*WORK INSTRUCTIONS*: Each entry is to be retyped without alteration, and no picture is to be included.

*Change listing data*:
________________________________________
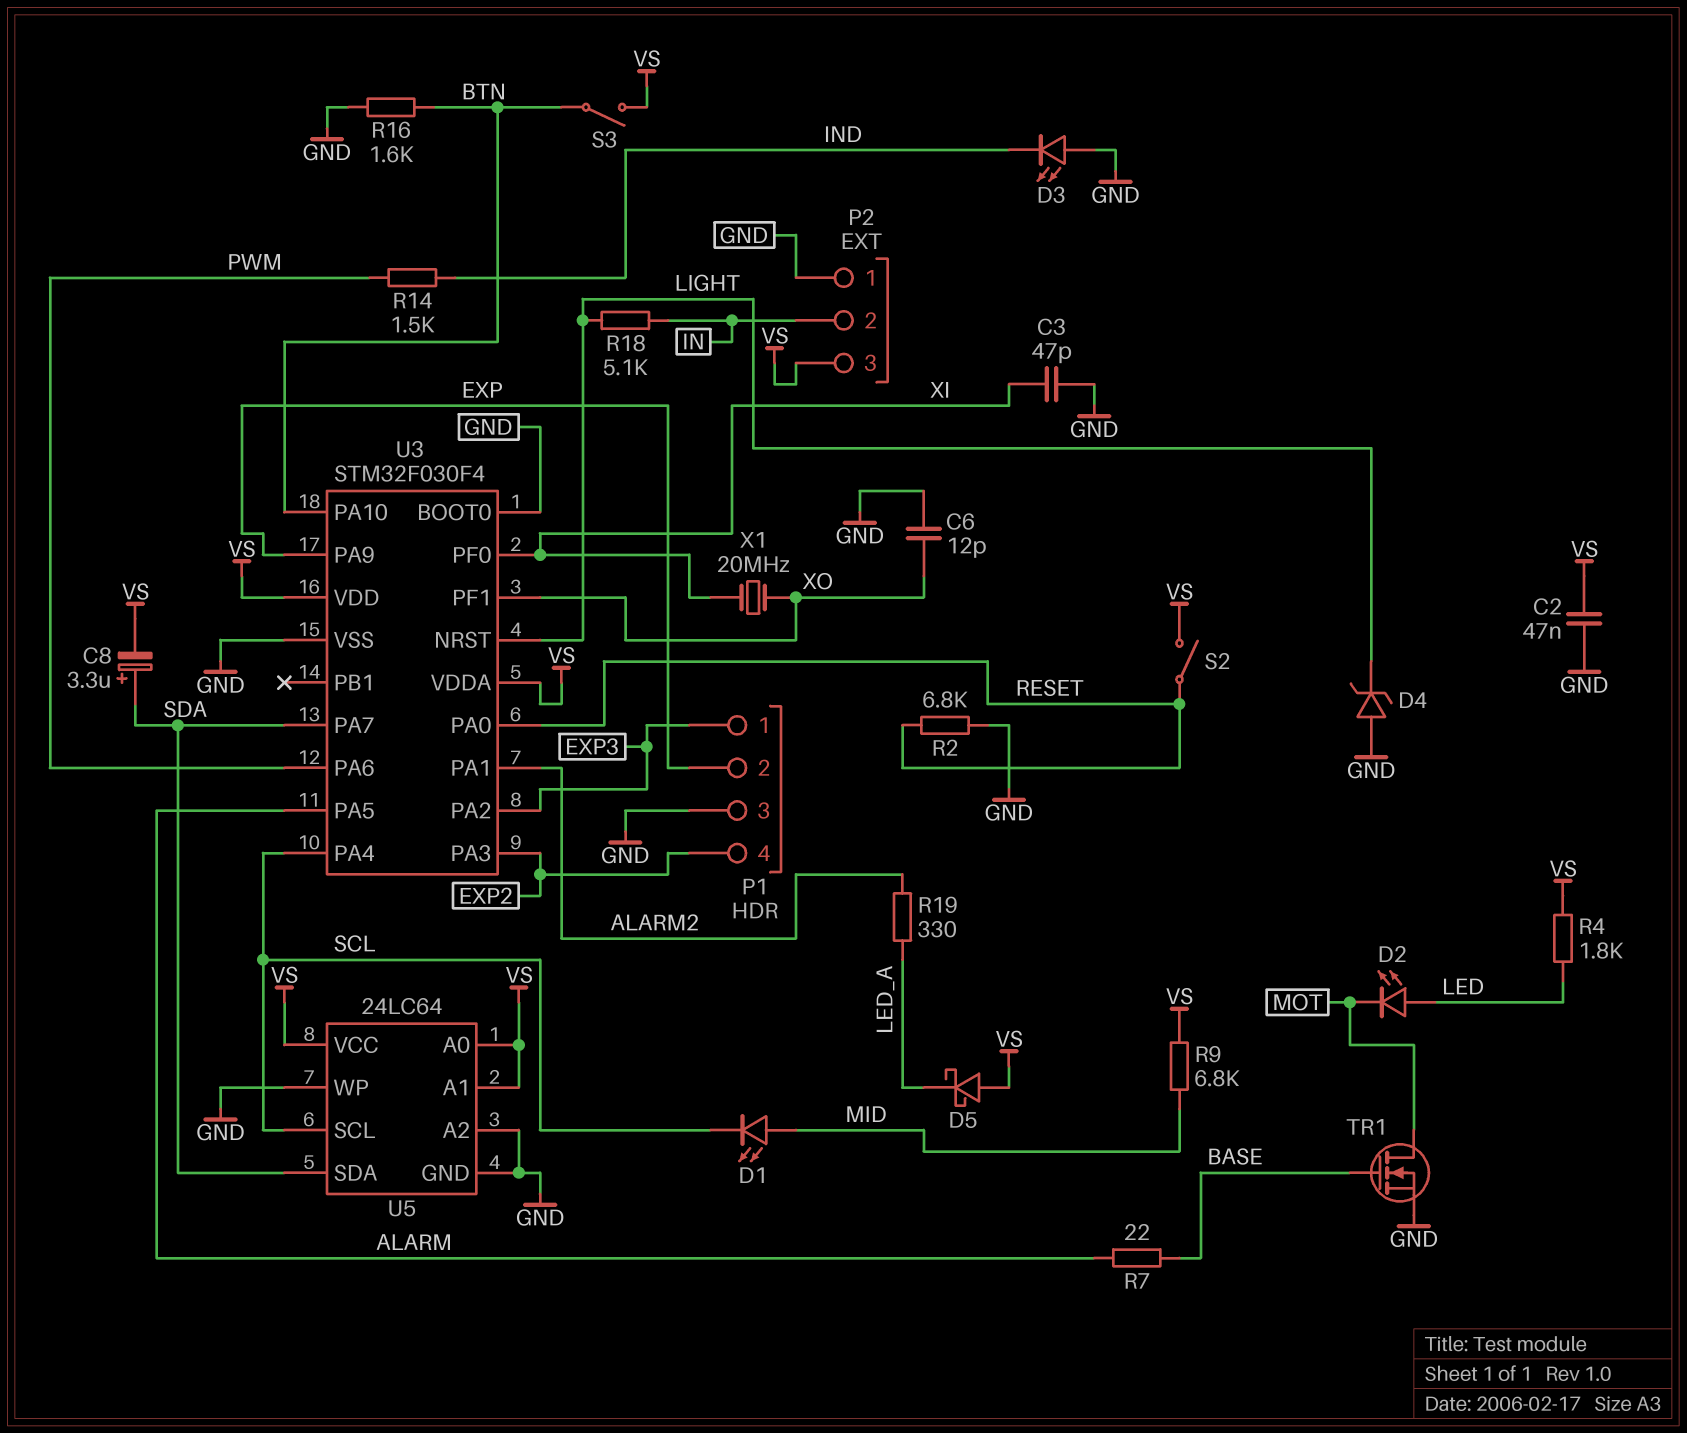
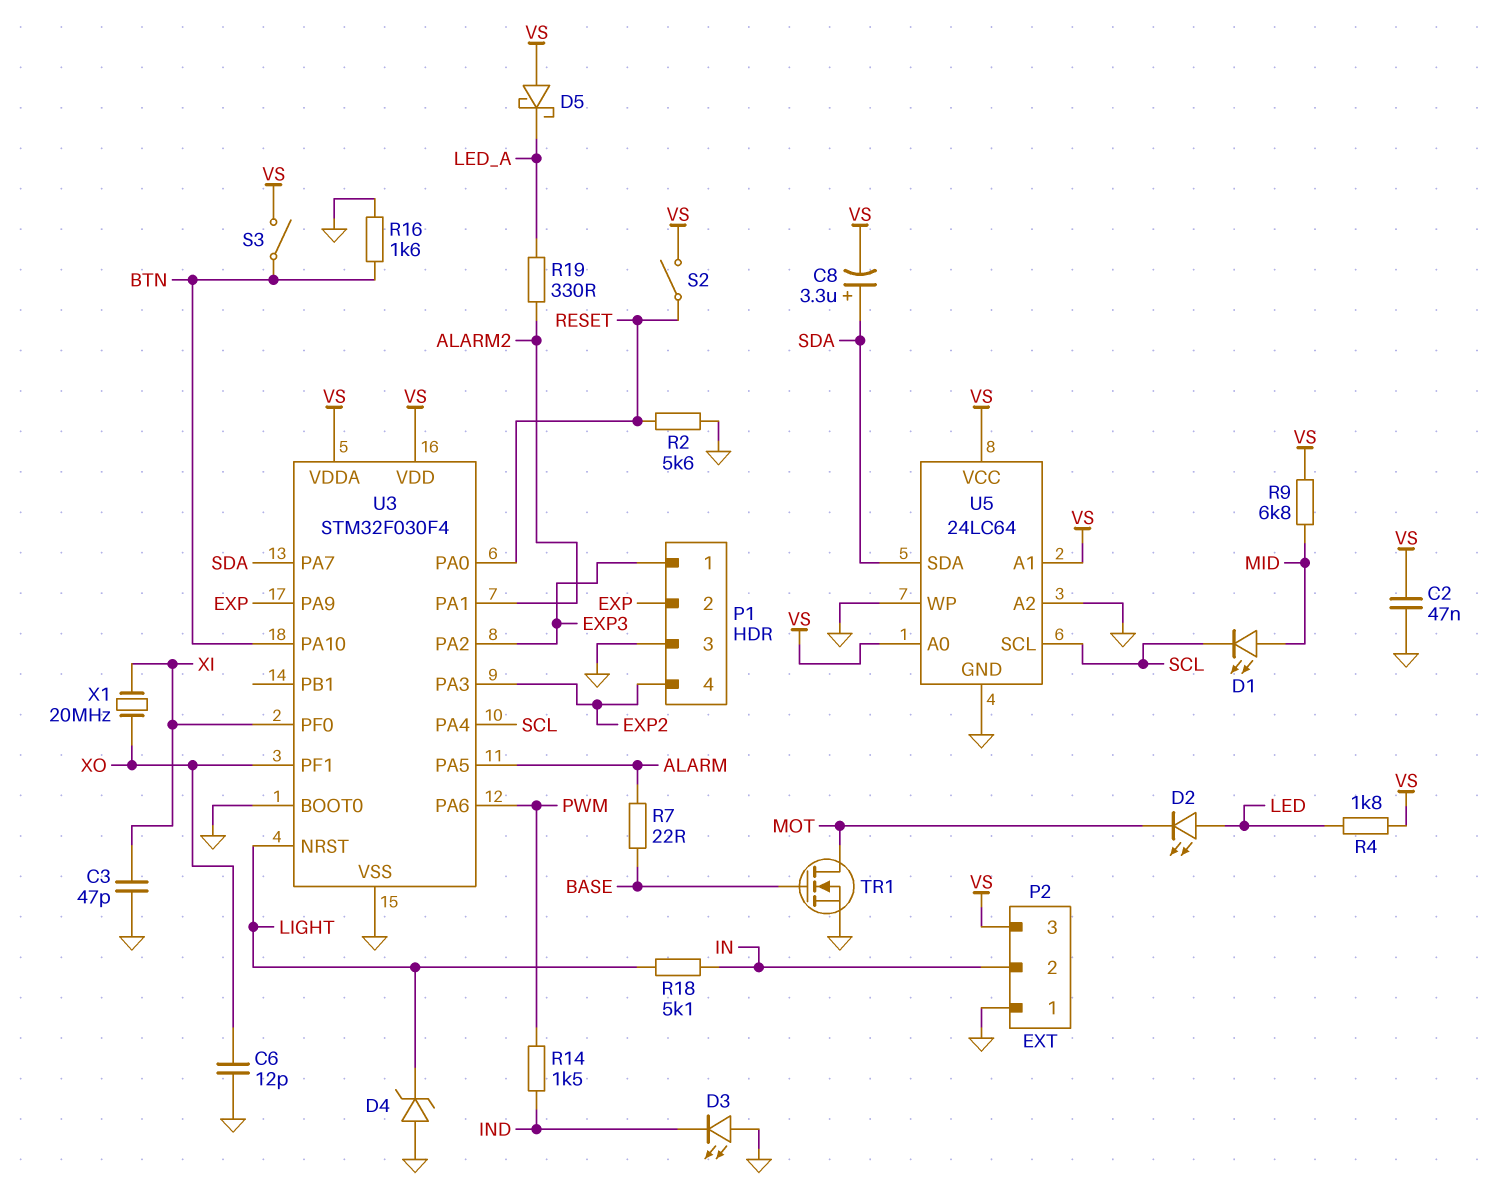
R2: 6.8k (GND, RESET) -> 5.6k (GND, RESET)

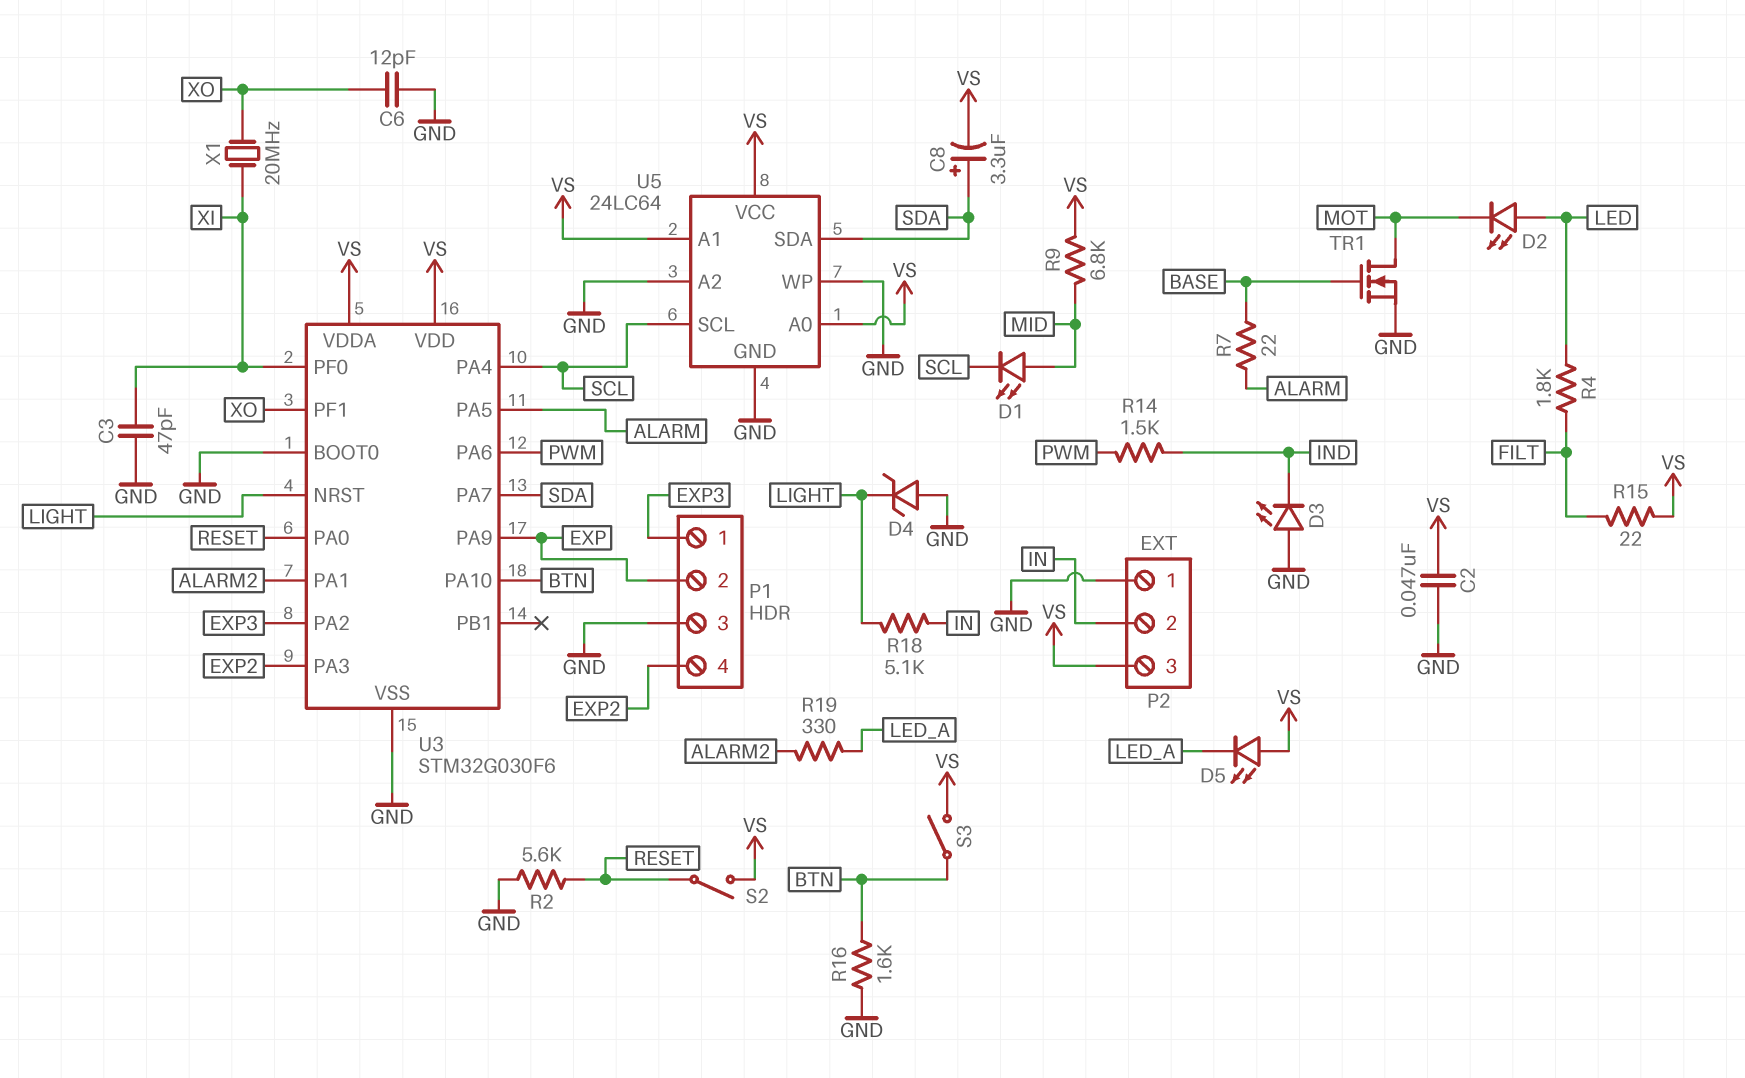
D5: schottky (A VS, K LED_A) -> LED (A VS, K LED_A)
R4: 1.8k (LED, VS) -> 1.8k (FILT, LED)
R15: none -> 22 (FILT, VS)
U3: STM32F030F4 -> STM32G030F6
________________________________________
*OUTPUT OF THE EXERCISE*:
R2: 6.8k (GND, RESET) -> 5.6k (GND, RESET)

D5: schottky (A VS, K LED_A) -> LED (A VS, K LED_A)
R4: 1.8k (LED, VS) -> 1.8k (FILT, LED)
R15: none -> 22 (FILT, VS)
U3: STM32F030F4 -> STM32G030F6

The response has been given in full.